The problem. Both the line below containing "R11: 4.7k (VCC, VLOAD) -> 5.6 (VCC, VLOAD)" and the line containing "TP2: test point (VTH) -> none", along with every line between them, should be repeated exactly; no other line belongs in the answer.

***** Records provided

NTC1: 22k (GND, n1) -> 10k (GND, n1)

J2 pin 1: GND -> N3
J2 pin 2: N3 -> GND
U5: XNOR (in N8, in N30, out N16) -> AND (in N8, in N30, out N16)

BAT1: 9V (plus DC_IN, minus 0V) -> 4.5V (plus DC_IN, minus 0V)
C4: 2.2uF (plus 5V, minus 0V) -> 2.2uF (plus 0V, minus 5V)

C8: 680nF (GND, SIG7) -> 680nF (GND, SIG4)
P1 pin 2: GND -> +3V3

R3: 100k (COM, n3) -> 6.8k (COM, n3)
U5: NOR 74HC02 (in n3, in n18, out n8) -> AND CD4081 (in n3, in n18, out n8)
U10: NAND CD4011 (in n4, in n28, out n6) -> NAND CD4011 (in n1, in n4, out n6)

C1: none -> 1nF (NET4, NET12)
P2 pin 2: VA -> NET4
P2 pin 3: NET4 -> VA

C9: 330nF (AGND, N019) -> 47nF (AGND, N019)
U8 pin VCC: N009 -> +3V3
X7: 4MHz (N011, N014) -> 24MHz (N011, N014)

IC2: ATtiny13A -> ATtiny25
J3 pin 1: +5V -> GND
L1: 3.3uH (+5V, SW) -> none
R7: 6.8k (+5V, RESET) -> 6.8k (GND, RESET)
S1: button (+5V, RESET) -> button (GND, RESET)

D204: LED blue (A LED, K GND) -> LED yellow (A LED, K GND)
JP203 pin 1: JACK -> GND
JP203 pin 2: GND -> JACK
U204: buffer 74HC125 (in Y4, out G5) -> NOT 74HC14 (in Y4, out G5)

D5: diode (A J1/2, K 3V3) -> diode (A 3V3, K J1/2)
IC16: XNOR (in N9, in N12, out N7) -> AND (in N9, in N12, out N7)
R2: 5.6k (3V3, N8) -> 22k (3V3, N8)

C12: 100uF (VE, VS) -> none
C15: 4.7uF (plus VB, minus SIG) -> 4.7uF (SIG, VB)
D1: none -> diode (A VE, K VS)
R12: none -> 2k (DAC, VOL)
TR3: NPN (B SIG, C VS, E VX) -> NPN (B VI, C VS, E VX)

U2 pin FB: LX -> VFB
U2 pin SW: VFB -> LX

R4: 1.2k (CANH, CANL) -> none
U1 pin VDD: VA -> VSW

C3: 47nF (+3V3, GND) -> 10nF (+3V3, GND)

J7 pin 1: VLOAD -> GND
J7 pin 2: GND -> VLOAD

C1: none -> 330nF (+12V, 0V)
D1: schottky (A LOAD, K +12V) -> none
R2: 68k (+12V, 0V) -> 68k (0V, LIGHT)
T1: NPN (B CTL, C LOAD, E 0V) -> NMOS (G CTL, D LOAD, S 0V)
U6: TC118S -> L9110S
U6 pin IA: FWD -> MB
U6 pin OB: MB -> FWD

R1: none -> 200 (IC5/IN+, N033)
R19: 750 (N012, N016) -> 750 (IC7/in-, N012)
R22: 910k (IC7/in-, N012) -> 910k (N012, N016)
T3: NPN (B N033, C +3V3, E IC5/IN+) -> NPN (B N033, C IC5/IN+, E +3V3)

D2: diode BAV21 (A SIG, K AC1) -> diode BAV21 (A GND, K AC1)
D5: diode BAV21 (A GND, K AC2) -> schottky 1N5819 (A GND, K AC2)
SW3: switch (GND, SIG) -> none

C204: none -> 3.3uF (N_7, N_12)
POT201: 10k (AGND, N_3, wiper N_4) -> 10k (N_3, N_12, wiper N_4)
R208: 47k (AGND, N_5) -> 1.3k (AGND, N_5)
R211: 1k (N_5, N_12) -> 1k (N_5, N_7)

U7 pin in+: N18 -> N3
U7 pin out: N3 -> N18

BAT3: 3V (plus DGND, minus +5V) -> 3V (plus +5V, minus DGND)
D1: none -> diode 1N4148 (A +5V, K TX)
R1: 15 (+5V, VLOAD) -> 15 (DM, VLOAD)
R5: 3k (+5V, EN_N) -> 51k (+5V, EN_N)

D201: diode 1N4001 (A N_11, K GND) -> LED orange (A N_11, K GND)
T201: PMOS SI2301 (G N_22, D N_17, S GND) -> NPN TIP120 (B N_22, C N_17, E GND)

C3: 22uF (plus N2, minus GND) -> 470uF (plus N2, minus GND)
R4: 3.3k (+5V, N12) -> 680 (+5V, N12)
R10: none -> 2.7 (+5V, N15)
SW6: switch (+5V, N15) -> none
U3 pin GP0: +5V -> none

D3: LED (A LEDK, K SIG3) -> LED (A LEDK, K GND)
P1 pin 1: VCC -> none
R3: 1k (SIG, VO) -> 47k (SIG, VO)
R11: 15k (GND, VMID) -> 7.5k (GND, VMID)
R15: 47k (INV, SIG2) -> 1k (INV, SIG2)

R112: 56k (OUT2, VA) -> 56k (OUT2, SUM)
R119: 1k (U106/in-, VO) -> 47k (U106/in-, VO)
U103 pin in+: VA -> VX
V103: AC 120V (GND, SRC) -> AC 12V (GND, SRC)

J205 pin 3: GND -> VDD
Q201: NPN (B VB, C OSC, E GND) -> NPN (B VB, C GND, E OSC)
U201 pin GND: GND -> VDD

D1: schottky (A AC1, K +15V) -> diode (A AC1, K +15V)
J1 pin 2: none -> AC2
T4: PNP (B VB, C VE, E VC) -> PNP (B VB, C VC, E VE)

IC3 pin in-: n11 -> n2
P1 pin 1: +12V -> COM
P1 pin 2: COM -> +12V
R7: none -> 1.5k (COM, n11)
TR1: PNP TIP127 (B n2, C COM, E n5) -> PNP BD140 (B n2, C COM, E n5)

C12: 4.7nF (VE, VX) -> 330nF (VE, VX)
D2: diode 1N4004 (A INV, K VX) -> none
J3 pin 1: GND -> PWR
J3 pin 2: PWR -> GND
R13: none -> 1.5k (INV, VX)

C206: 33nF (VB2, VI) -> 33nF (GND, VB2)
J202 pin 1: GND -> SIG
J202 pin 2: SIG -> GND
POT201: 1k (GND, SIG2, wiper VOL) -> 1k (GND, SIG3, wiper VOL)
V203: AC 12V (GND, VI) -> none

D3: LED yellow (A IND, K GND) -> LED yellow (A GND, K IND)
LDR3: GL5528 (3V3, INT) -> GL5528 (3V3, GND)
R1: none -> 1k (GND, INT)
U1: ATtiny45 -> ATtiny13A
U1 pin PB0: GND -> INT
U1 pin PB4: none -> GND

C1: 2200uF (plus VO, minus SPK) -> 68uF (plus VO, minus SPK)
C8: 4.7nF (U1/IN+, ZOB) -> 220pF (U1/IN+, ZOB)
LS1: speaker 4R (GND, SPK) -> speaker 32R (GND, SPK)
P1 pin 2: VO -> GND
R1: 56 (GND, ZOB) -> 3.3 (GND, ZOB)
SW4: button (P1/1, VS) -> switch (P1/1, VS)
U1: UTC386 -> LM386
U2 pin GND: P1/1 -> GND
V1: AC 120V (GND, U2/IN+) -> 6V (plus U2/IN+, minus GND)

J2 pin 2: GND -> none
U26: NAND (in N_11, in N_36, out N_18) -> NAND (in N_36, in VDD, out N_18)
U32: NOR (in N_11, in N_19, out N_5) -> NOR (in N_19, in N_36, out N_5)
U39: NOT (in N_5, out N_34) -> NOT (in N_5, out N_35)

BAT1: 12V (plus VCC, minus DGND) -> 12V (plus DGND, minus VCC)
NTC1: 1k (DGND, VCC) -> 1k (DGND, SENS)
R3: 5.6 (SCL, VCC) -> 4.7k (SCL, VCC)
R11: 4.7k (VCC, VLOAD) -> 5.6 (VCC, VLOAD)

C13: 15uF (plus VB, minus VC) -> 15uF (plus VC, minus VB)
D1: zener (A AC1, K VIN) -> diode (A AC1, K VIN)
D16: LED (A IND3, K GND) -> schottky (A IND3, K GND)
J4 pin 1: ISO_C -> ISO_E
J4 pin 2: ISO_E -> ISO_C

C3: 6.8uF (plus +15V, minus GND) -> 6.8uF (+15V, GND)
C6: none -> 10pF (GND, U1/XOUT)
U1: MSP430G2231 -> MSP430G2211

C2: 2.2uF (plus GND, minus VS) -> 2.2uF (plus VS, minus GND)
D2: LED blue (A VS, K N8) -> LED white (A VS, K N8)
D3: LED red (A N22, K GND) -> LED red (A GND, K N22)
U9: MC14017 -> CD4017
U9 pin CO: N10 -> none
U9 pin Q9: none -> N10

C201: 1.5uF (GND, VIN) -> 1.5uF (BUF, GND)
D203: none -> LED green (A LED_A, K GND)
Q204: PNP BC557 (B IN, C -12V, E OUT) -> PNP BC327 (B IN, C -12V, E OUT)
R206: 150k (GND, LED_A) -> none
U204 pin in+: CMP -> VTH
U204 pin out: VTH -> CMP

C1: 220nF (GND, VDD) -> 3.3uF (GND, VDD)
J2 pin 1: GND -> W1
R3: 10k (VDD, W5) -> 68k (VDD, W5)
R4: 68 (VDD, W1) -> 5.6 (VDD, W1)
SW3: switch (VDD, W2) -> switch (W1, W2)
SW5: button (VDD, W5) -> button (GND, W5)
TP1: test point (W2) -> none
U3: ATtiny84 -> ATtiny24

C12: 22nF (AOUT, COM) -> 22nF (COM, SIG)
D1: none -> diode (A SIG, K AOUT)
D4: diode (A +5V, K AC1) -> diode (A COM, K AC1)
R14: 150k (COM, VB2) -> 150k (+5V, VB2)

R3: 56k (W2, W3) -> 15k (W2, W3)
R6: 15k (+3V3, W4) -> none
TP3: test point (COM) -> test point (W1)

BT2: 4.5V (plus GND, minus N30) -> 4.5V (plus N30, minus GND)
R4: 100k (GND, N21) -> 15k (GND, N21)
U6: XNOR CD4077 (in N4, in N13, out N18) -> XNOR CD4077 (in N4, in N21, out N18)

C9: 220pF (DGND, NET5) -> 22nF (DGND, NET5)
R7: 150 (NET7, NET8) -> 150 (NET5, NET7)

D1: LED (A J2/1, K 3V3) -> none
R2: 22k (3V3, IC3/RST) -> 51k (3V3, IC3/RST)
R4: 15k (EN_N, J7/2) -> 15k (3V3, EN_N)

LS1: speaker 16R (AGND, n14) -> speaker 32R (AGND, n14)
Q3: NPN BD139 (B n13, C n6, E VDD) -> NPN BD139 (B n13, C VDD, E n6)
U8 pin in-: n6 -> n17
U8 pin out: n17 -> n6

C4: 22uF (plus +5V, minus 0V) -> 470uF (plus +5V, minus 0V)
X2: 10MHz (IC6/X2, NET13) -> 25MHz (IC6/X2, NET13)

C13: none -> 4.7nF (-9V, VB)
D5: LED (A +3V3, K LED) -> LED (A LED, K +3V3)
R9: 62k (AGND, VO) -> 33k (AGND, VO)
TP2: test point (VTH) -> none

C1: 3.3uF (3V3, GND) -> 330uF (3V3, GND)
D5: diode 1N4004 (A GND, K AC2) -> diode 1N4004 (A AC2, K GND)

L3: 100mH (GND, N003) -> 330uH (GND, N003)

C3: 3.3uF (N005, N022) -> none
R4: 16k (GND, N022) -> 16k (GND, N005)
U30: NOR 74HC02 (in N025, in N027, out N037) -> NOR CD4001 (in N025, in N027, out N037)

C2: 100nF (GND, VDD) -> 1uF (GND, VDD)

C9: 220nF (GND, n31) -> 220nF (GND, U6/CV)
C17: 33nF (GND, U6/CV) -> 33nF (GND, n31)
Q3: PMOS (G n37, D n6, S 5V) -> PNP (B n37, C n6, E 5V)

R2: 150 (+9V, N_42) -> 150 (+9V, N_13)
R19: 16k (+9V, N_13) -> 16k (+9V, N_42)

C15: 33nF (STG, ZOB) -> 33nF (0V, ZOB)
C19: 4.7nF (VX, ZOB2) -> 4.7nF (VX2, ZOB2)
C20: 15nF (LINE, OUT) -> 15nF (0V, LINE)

**********

Response to this exercise.
R11: 4.7k (VCC, VLOAD) -> 5.6 (VCC, VLOAD)

C13: 15uF (plus VB, minus VC) -> 15uF (plus VC, minus VB)
D1: zener (A AC1, K VIN) -> diode (A AC1, K VIN)
D16: LED (A IND3, K GND) -> schottky (A IND3, K GND)
J4 pin 1: ISO_C -> ISO_E
J4 pin 2: ISO_E -> ISO_C

C3: 6.8uF (plus +15V, minus GND) -> 6.8uF (+15V, GND)
C6: none -> 10pF (GND, U1/XOUT)
U1: MSP430G2231 -> MSP430G2211

C2: 2.2uF (plus GND, minus VS) -> 2.2uF (plus VS, minus GND)
D2: LED blue (A VS, K N8) -> LED white (A VS, K N8)
D3: LED red (A N22, K GND) -> LED red (A GND, K N22)
U9: MC14017 -> CD4017
U9 pin CO: N10 -> none
U9 pin Q9: none -> N10

C201: 1.5uF (GND, VIN) -> 1.5uF (BUF, GND)
D203: none -> LED green (A LED_A, K GND)
Q204: PNP BC557 (B IN, C -12V, E OUT) -> PNP BC327 (B IN, C -12V, E OUT)
R206: 150k (GND, LED_A) -> none
U204 pin in+: CMP -> VTH
U204 pin out: VTH -> CMP

C1: 220nF (GND, VDD) -> 3.3uF (GND, VDD)
J2 pin 1: GND -> W1
R3: 10k (VDD, W5) -> 68k (VDD, W5)
R4: 68 (VDD, W1) -> 5.6 (VDD, W1)
SW3: switch (VDD, W2) -> switch (W1, W2)
SW5: button (VDD, W5) -> button (GND, W5)
TP1: test point (W2) -> none
U3: ATtiny84 -> ATtiny24

C12: 22nF (AOUT, COM) -> 22nF (COM, SIG)
D1: none -> diode (A SIG, K AOUT)
D4: diode (A +5V, K AC1) -> diode (A COM, K AC1)
R14: 150k (COM, VB2) -> 150k (+5V, VB2)

R3: 56k (W2, W3) -> 15k (W2, W3)
R6: 15k (+3V3, W4) -> none
TP3: test point (COM) -> test point (W1)

BT2: 4.5V (plus GND, minus N30) -> 4.5V (plus N30, minus GND)
R4: 100k (GND, N21) -> 15k (GND, N21)
U6: XNOR CD4077 (in N4, in N13, out N18) -> XNOR CD4077 (in N4, in N21, out N18)

C9: 220pF (DGND, NET5) -> 22nF (DGND, NET5)
R7: 150 (NET7, NET8) -> 150 (NET5, NET7)

D1: LED (A J2/1, K 3V3) -> none
R2: 22k (3V3, IC3/RST) -> 51k (3V3, IC3/RST)
R4: 15k (EN_N, J7/2) -> 15k (3V3, EN_N)

LS1: speaker 16R (AGND, n14) -> speaker 32R (AGND, n14)
Q3: NPN BD139 (B n13, C n6, E VDD) -> NPN BD139 (B n13, C VDD, E n6)
U8 pin in-: n6 -> n17
U8 pin out: n17 -> n6

C4: 22uF (plus +5V, minus 0V) -> 470uF (plus +5V, minus 0V)
X2: 10MHz (IC6/X2, NET13) -> 25MHz (IC6/X2, NET13)

C13: none -> 4.7nF (-9V, VB)
D5: LED (A +3V3, K LED) -> LED (A LED, K +3V3)
R9: 62k (AGND, VO) -> 33k (AGND, VO)
TP2: test point (VTH) -> none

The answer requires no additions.